> [TRY IT]: Make an exact copy of all the entries below, with the pictures left out.

─── ENTRIES SHOWN ───

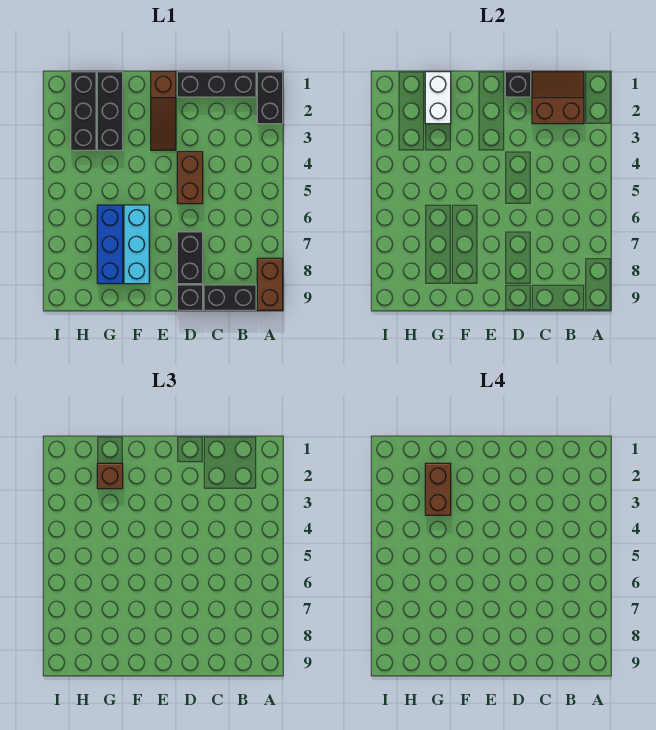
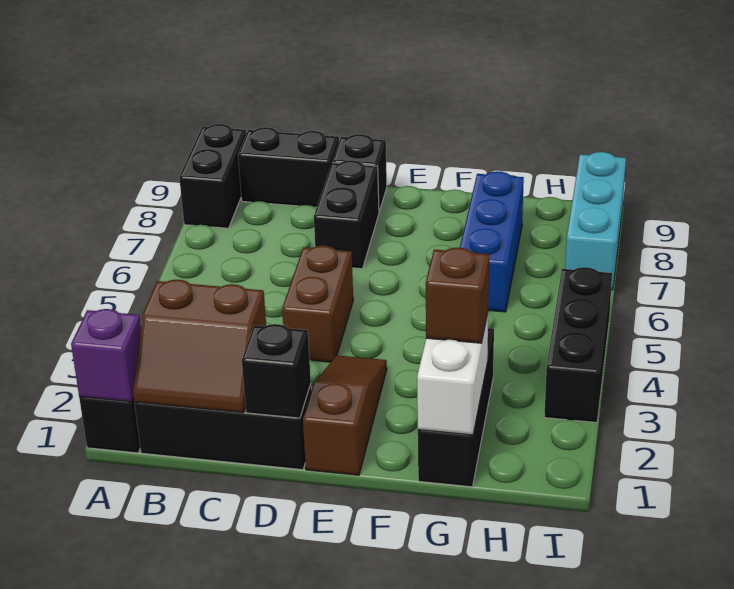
none -> purple brick A1 level 2
brown brick A8:A9 level 1 -> black brick A8:A9 level 1
cyan brick F6:F8 level 1 -> cyan brick I7:I9 level 1
brown brick G2:G3 level 4 -> none
black brick H1:H3 level 1 -> black brick I3:I5 level 1

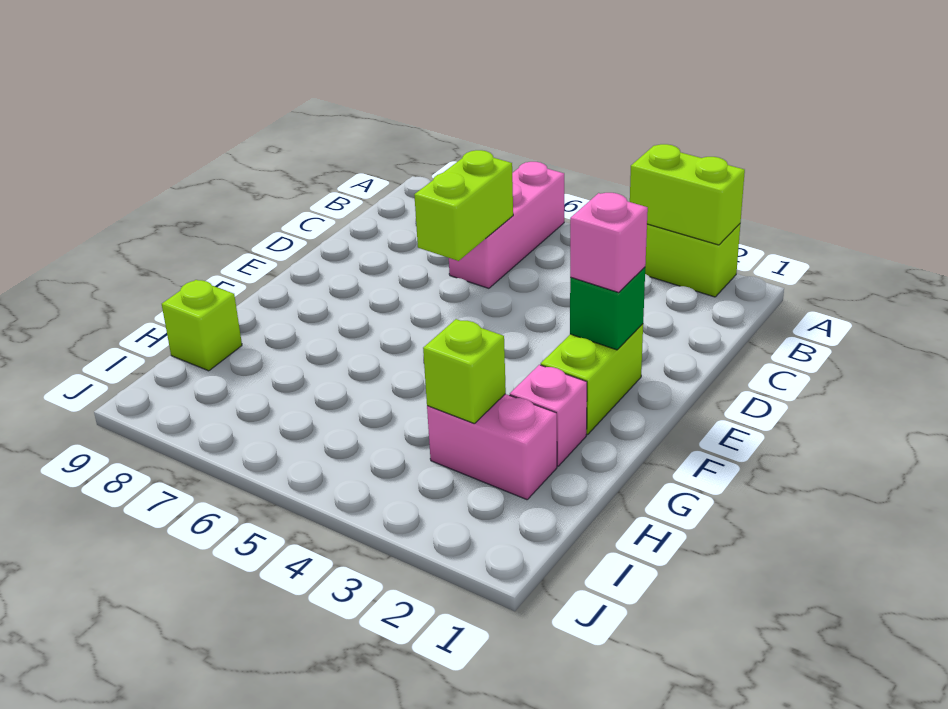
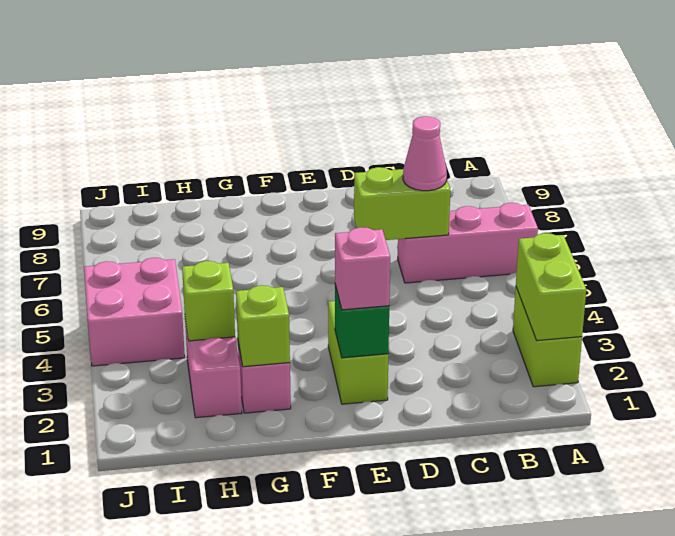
none -> pink cone C6 level 3
lime brick E2:F2 level 1 -> lime brick E2:E3 level 1
lime brick H9 level 1 -> lime brick G2 level 2
none -> pink brick I4:J5 level 1

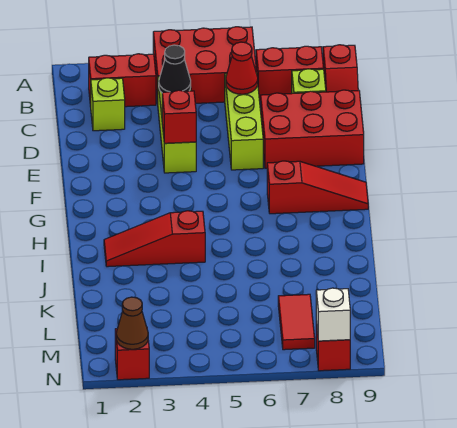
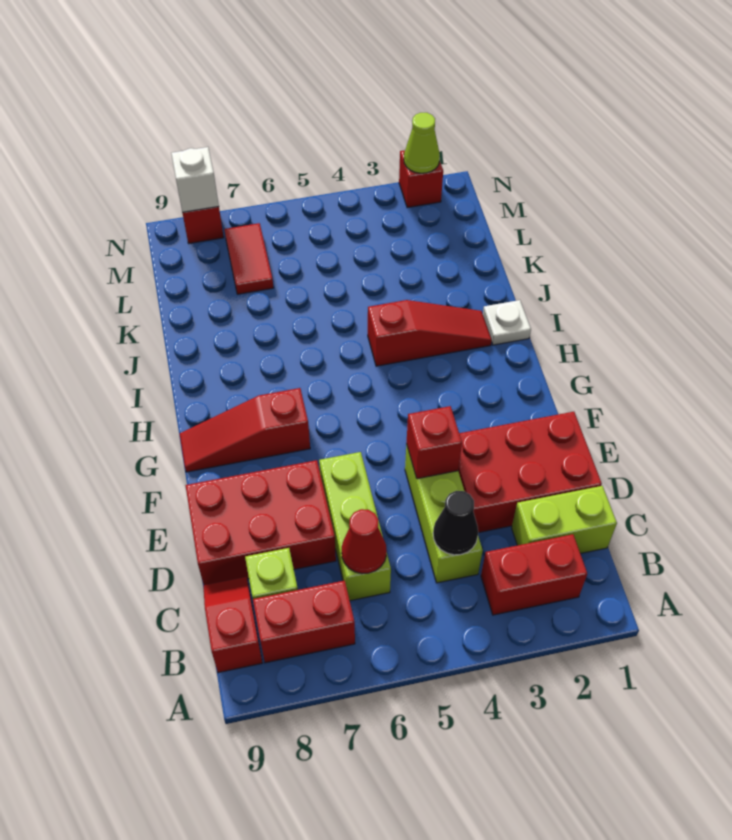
red brick A4:B6 level 1 -> red brick D1:E3 level 1
lime brick C2 level 1 -> lime brick C1:C2 level 1
none -> white plate I1 level 1
brown cone N2 level 2 -> lime cone N2 level 2

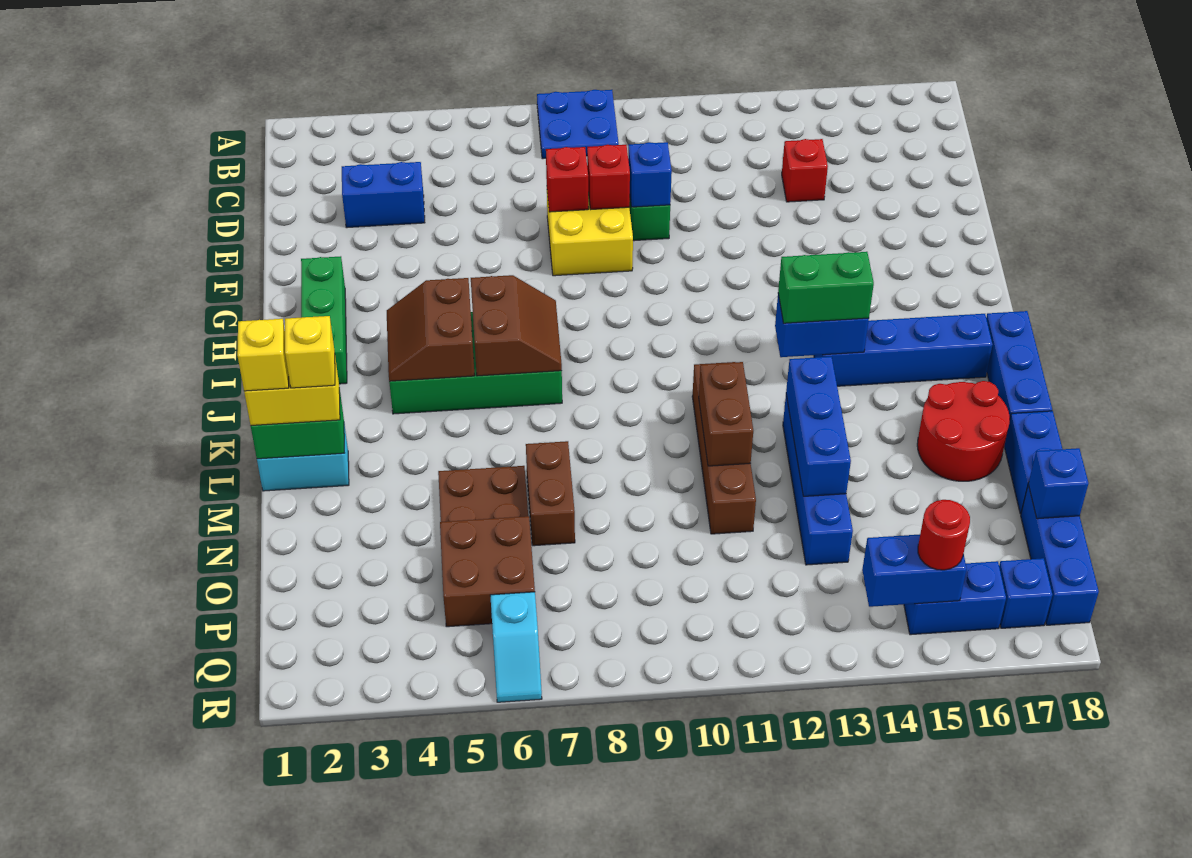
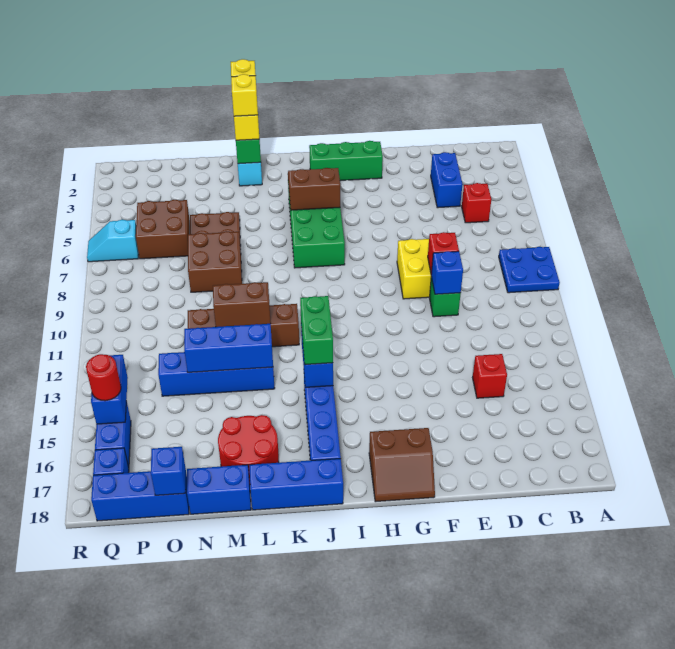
red brick E8 level 2 -> red brick C5 level 1
brown slope I6:J7 level 2 top 6 -> brown slope G17:H18 level 1 top 17
brown brick M7:N7 level 1 -> brown brick M7:N8 level 1

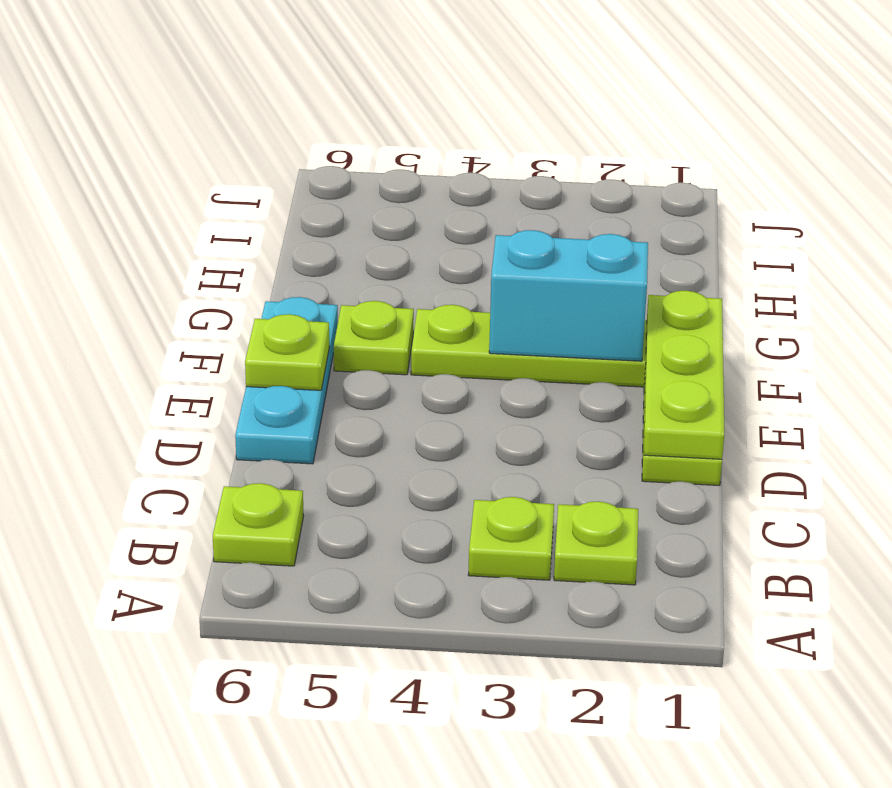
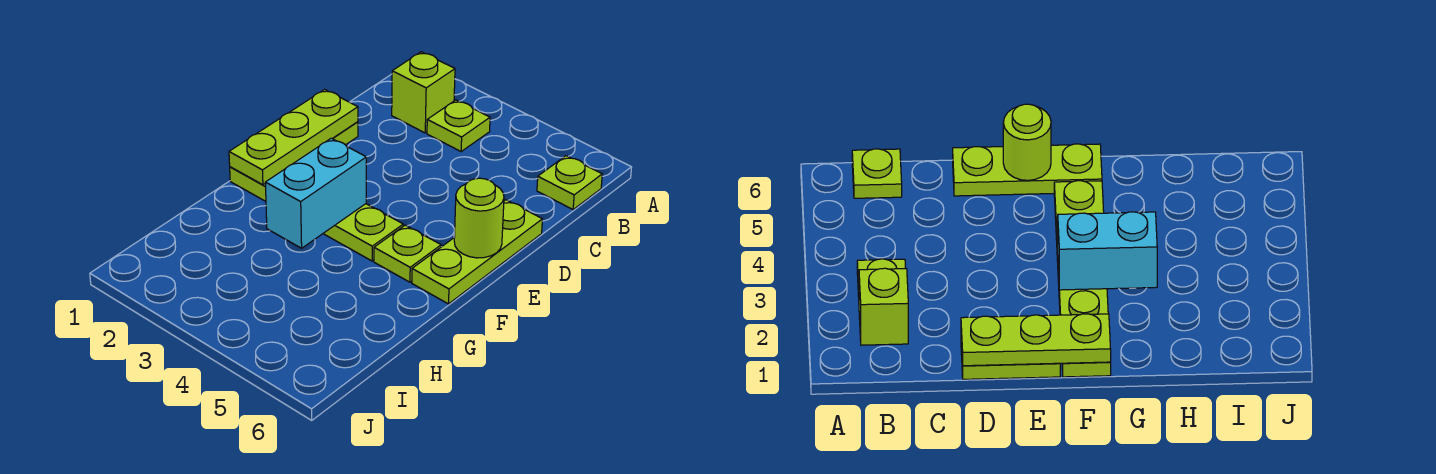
lime plate B2 level 1 -> lime brick B2 level 1
cyan plate D6:F6 level 1 -> lime plate D6:F6 level 1
lime plate E6 level 2 -> lime round brick E6 level 2
cyan brick F2:F3 level 2 -> cyan brick F3:G3 level 2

───

> [ANSWER BOX]:
none -> purple brick A1 level 2
brown brick A8:A9 level 1 -> black brick A8:A9 level 1
cyan brick F6:F8 level 1 -> cyan brick I7:I9 level 1
brown brick G2:G3 level 4 -> none
black brick H1:H3 level 1 -> black brick I3:I5 level 1

none -> pink cone C6 level 3
lime brick E2:F2 level 1 -> lime brick E2:E3 level 1
lime brick H9 level 1 -> lime brick G2 level 2
none -> pink brick I4:J5 level 1

red brick A4:B6 level 1 -> red brick D1:E3 level 1
lime brick C2 level 1 -> lime brick C1:C2 level 1
none -> white plate I1 level 1
brown cone N2 level 2 -> lime cone N2 level 2

red brick E8 level 2 -> red brick C5 level 1
brown slope I6:J7 level 2 top 6 -> brown slope G17:H18 level 1 top 17
brown brick M7:N7 level 1 -> brown brick M7:N8 level 1

lime plate B2 level 1 -> lime brick B2 level 1
cyan plate D6:F6 level 1 -> lime plate D6:F6 level 1
lime plate E6 level 2 -> lime round brick E6 level 2
cyan brick F2:F3 level 2 -> cyan brick F3:G3 level 2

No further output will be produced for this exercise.